** Data supplied follows **

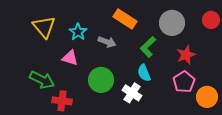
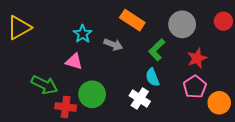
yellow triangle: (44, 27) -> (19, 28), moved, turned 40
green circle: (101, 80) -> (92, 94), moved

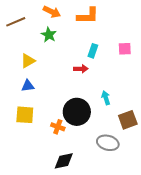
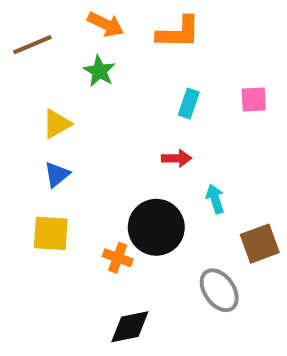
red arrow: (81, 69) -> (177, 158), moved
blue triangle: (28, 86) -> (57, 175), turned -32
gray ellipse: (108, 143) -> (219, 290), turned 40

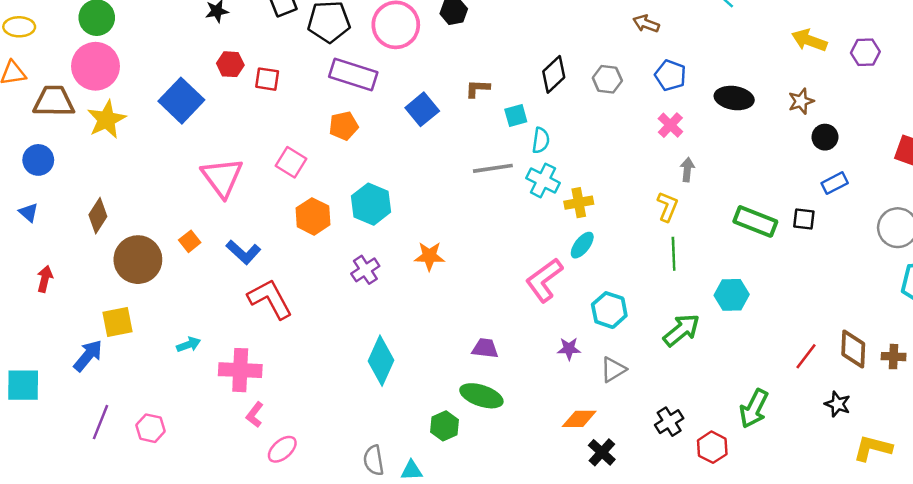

** End of Data supplied **

▶ **Work order**
What lines in the material above include "moved"? Copy every one of them.

▶ **Solution for this exercise**
yellow triangle: (44, 27) -> (19, 28), moved, turned 40
green circle: (101, 80) -> (92, 94), moved
red arrow: (81, 69) -> (177, 158), moved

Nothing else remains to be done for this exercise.